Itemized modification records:
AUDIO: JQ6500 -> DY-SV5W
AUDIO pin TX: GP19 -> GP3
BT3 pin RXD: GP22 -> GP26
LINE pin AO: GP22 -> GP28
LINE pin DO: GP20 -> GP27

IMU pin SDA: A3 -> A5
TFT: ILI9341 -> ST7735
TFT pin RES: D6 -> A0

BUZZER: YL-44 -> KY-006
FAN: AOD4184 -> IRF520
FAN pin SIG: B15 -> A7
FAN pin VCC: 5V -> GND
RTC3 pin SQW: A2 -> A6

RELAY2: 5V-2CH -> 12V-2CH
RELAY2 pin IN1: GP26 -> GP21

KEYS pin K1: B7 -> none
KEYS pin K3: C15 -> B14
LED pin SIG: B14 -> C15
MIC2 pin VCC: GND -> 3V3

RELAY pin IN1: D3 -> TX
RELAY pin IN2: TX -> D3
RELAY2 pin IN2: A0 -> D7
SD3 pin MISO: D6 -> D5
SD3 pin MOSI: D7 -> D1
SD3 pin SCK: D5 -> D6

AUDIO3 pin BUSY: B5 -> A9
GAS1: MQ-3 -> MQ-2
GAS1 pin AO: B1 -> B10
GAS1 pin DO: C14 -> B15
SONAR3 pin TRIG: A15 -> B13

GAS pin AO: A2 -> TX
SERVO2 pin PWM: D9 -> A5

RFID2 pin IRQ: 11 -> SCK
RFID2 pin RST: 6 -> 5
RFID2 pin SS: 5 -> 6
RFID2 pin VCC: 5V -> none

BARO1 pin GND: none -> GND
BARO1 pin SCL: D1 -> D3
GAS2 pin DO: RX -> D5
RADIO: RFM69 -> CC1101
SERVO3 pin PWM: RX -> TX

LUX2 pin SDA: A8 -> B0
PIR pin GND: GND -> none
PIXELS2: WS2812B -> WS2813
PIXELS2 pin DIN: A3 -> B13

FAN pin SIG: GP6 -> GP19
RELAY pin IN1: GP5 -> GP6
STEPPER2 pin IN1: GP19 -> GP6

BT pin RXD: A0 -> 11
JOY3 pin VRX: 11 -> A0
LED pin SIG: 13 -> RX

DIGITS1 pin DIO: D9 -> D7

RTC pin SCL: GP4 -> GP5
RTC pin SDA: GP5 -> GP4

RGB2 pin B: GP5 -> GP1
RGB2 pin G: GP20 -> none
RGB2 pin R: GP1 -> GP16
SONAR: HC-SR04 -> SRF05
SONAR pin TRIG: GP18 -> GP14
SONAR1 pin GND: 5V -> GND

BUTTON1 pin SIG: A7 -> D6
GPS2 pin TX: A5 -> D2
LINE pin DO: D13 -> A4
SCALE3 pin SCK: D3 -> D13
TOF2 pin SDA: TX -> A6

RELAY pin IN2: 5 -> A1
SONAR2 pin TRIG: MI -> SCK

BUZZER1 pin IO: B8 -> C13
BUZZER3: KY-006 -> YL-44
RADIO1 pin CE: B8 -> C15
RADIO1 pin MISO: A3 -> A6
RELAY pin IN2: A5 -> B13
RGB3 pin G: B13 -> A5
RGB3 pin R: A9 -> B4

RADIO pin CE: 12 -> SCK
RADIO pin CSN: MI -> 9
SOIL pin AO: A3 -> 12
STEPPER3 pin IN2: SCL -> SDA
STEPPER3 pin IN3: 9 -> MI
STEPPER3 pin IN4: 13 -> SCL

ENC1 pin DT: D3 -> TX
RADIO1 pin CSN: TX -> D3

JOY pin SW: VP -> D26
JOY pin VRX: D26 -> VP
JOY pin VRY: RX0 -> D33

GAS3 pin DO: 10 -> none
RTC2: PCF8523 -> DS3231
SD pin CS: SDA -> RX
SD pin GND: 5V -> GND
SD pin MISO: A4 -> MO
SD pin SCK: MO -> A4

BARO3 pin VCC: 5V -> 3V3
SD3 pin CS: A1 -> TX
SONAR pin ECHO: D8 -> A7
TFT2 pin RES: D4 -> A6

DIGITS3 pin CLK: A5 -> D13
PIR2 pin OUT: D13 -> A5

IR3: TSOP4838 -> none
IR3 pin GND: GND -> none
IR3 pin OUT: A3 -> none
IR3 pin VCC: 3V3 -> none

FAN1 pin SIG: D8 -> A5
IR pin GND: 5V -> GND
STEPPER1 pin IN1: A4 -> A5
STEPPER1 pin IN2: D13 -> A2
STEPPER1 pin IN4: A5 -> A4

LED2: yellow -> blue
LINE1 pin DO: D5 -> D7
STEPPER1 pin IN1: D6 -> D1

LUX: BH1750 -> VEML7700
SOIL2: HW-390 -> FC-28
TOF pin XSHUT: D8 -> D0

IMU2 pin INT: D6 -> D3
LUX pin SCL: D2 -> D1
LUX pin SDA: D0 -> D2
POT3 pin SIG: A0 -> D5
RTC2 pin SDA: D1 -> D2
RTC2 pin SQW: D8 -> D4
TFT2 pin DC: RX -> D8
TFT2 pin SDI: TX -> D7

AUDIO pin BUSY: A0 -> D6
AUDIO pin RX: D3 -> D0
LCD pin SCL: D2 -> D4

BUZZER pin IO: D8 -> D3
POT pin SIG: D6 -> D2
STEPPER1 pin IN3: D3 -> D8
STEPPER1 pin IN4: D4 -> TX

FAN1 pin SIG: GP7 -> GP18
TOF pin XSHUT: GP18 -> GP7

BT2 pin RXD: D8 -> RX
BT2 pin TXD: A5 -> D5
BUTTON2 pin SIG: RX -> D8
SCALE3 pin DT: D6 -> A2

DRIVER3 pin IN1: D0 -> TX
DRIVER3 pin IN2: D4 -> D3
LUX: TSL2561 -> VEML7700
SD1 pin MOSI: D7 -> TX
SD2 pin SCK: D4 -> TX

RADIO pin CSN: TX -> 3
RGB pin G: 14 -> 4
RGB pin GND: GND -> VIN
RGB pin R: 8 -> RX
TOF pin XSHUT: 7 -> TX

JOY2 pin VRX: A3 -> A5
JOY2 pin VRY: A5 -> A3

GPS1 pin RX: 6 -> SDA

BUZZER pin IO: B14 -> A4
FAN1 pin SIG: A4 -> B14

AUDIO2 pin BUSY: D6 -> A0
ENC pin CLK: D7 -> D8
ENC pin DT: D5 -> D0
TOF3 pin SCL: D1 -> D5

TASK OBJECTIVE: Give back the entries above exactly as they are, from their first line through the line that contains "FAN pin VCC: 5V -> GND", both included, with nothing else.

YOUR RESPONSE:
AUDIO: JQ6500 -> DY-SV5W
AUDIO pin TX: GP19 -> GP3
BT3 pin RXD: GP22 -> GP26
LINE pin AO: GP22 -> GP28
LINE pin DO: GP20 -> GP27

IMU pin SDA: A3 -> A5
TFT: ILI9341 -> ST7735
TFT pin RES: D6 -> A0

BUZZER: YL-44 -> KY-006
FAN: AOD4184 -> IRF520
FAN pin SIG: B15 -> A7
FAN pin VCC: 5V -> GND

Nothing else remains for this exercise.